** Task objective **
Each line from the opening of the records that follow to the line with "273 to 91 301" needs to be written out exactly. Add nothing.

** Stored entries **
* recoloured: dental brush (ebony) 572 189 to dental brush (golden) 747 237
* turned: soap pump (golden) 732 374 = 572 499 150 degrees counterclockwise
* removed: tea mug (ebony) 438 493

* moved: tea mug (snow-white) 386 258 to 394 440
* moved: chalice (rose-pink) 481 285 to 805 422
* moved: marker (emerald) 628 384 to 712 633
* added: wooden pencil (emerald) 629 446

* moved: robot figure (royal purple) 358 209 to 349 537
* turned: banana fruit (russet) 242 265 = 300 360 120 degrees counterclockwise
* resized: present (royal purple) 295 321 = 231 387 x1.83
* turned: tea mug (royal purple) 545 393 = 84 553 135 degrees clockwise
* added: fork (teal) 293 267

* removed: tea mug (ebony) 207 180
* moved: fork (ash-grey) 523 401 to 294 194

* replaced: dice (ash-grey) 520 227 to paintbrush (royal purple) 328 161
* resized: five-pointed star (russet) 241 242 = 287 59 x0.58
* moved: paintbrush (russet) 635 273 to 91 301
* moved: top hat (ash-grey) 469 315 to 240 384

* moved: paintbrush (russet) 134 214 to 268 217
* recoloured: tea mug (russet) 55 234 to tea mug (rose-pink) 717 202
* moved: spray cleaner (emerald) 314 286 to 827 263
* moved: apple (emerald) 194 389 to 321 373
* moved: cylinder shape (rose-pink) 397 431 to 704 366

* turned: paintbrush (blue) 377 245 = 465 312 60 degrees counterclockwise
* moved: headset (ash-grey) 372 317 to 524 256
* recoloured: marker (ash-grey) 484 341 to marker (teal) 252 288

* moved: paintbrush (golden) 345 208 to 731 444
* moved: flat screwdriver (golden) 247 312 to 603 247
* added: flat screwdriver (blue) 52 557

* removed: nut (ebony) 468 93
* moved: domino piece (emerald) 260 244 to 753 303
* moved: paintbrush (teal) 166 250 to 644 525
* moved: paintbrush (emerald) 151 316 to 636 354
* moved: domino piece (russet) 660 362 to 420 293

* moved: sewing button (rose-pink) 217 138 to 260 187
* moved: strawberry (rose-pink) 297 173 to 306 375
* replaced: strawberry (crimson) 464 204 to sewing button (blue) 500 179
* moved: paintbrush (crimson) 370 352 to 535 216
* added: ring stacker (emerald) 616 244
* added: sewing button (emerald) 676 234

** Answer space **
* recoloured: dental brush (ebony) 572 189 to dental brush (golden) 747 237
* turned: soap pump (golden) 732 374 = 572 499 150 degrees counterclockwise
* removed: tea mug (ebony) 438 493

* moved: tea mug (snow-white) 386 258 to 394 440
* moved: chalice (rose-pink) 481 285 to 805 422
* moved: marker (emerald) 628 384 to 712 633
* added: wooden pencil (emerald) 629 446

* moved: robot figure (royal purple) 358 209 to 349 537
* turned: banana fruit (russet) 242 265 = 300 360 120 degrees counterclockwise
* resized: present (royal purple) 295 321 = 231 387 x1.83
* turned: tea mug (royal purple) 545 393 = 84 553 135 degrees clockwise
* added: fork (teal) 293 267

* removed: tea mug (ebony) 207 180
* moved: fork (ash-grey) 523 401 to 294 194

* replaced: dice (ash-grey) 520 227 to paintbrush (royal purple) 328 161
* resized: five-pointed star (russet) 241 242 = 287 59 x0.58
* moved: paintbrush (russet) 635 273 to 91 301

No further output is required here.